+++ The data

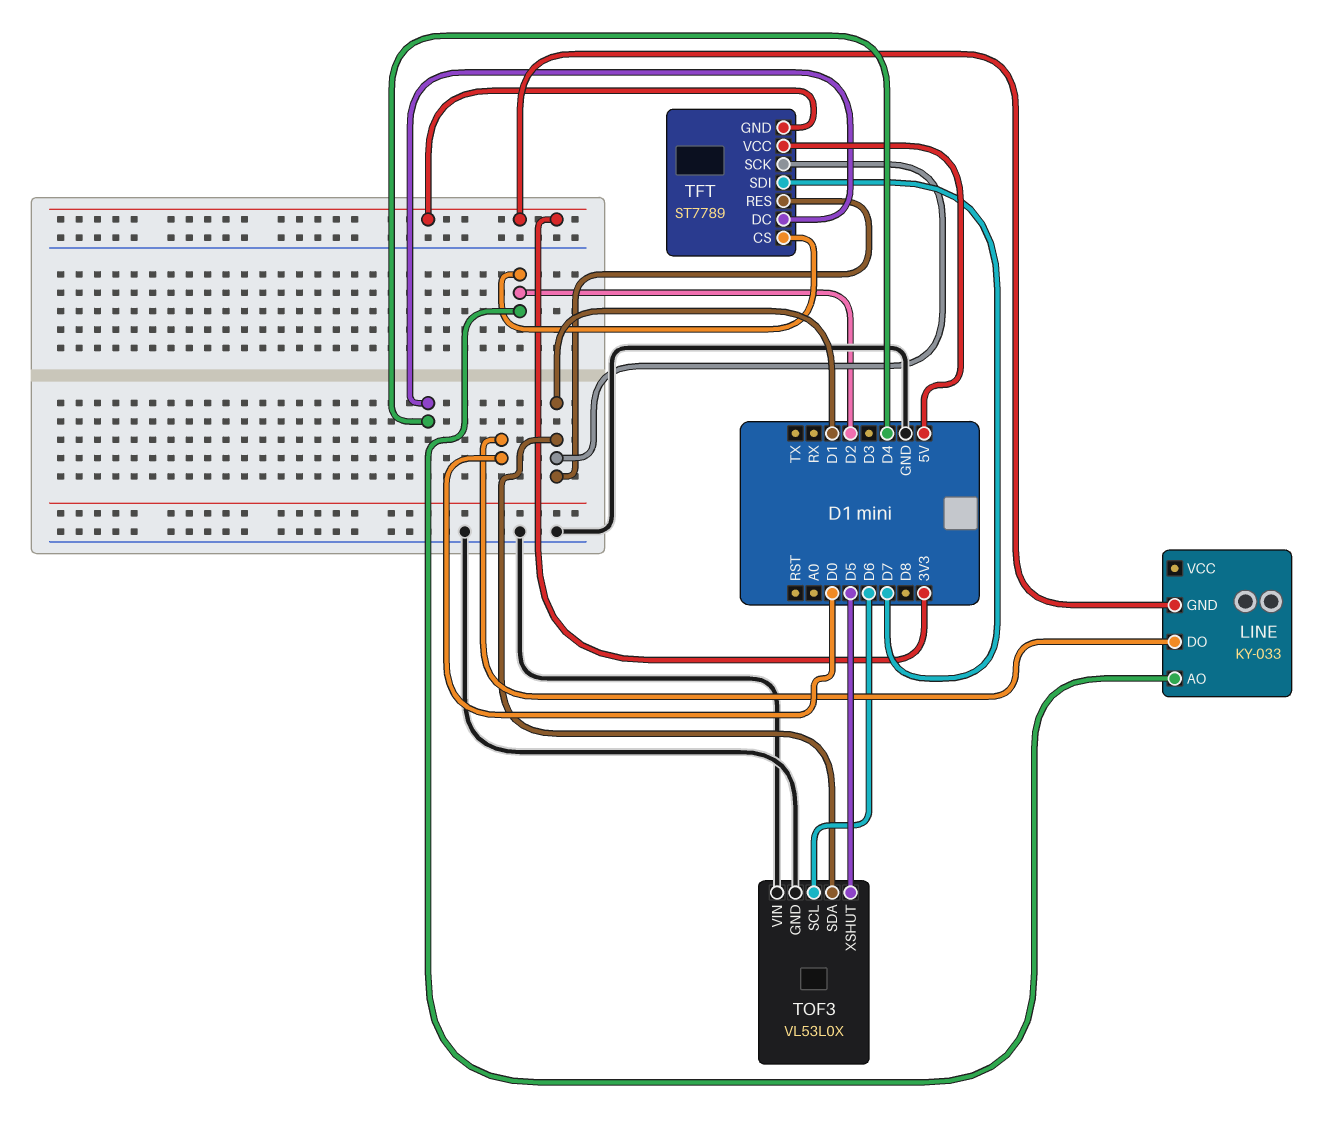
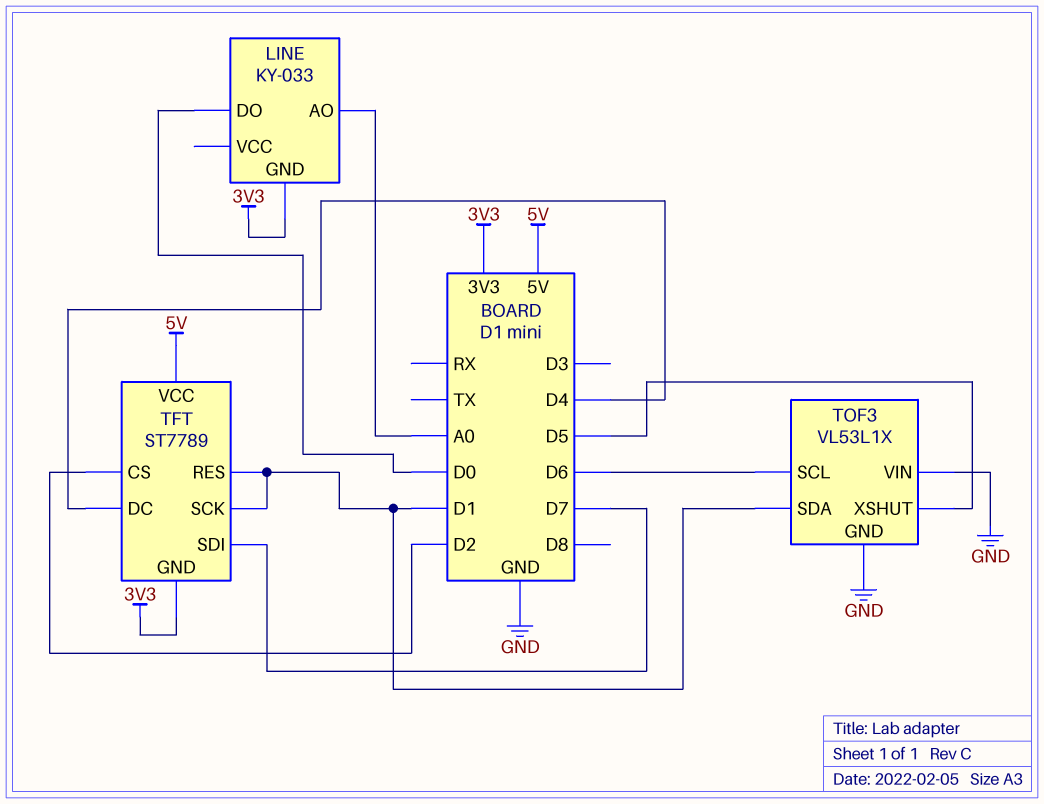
LINE pin AO: D2 -> A0
TOF3: VL53L0X -> VL53L1X

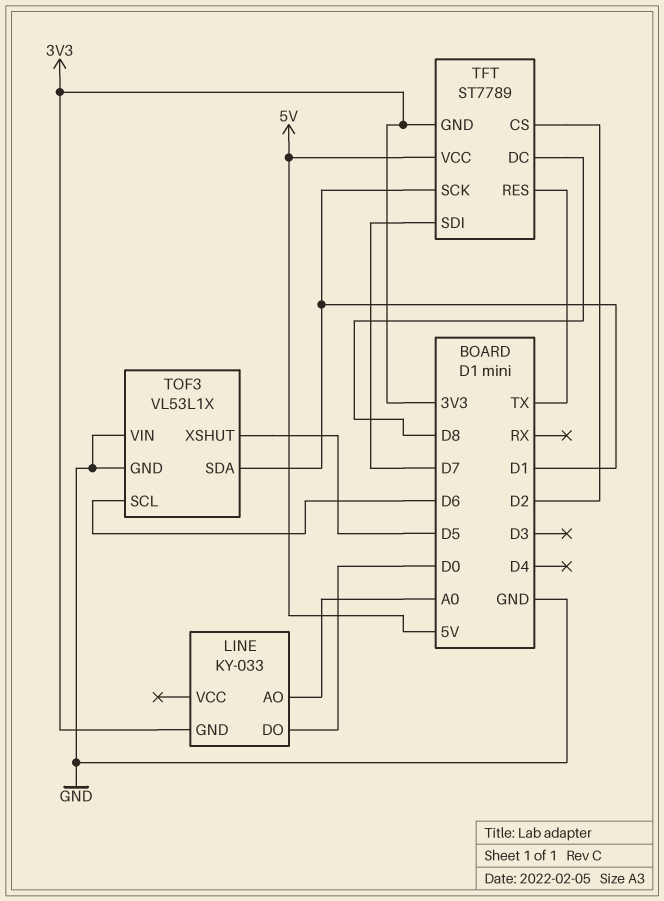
TFT pin DC: D4 -> D8
TFT pin RES: D1 -> TX

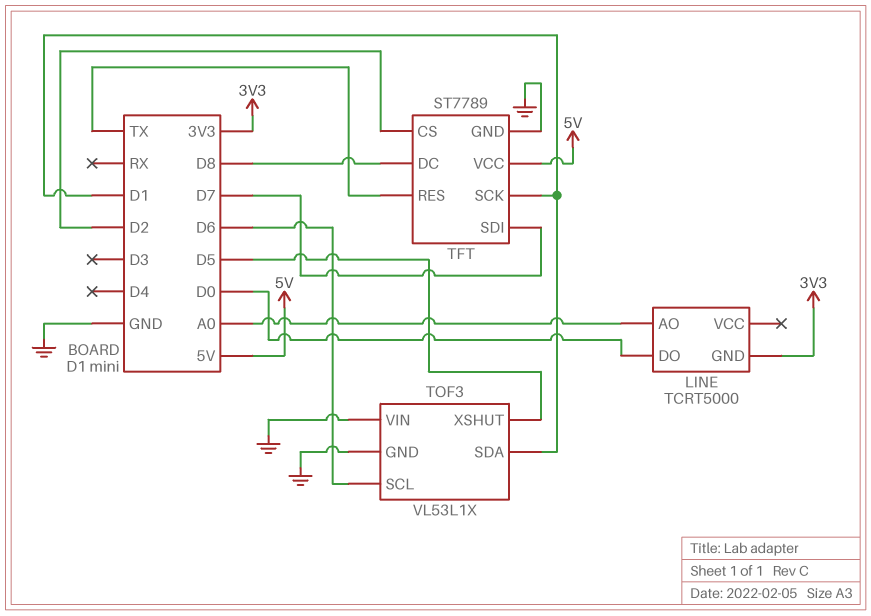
LINE: KY-033 -> TCRT5000
TFT pin GND: 3V3 -> GND

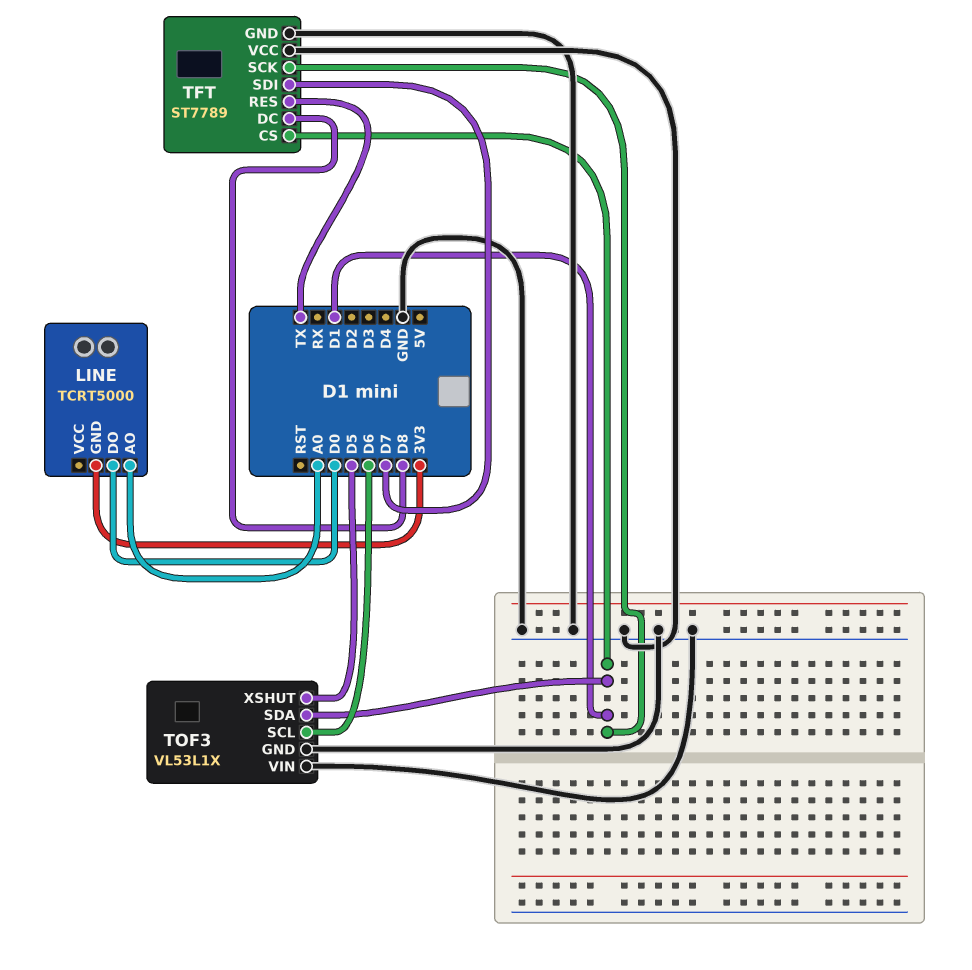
TFT pin CS: D2 -> D1
TFT pin VCC: 5V -> GND

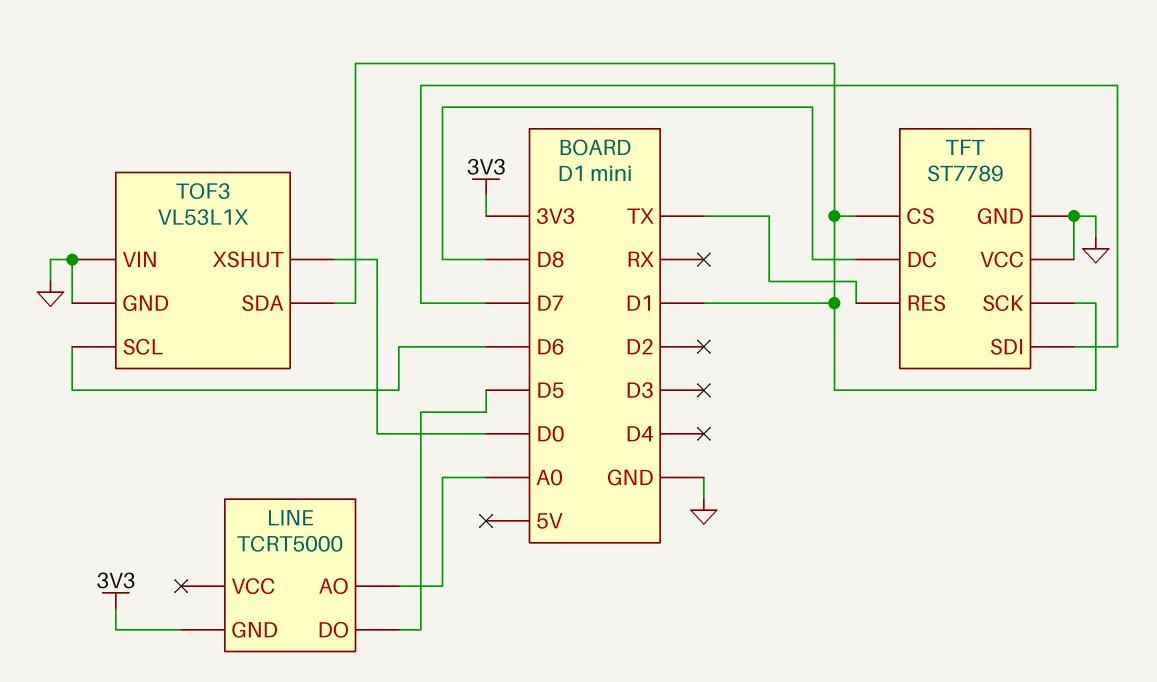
LINE pin DO: D0 -> D5
TOF3 pin XSHUT: D5 -> D0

++++++

Retype each of the entries above exactly as it appears, with no pictures.

LINE pin AO: D2 -> A0
TOF3: VL53L0X -> VL53L1X

TFT pin DC: D4 -> D8
TFT pin RES: D1 -> TX

LINE: KY-033 -> TCRT5000
TFT pin GND: 3V3 -> GND

TFT pin CS: D2 -> D1
TFT pin VCC: 5V -> GND

LINE pin DO: D0 -> D5
TOF3 pin XSHUT: D5 -> D0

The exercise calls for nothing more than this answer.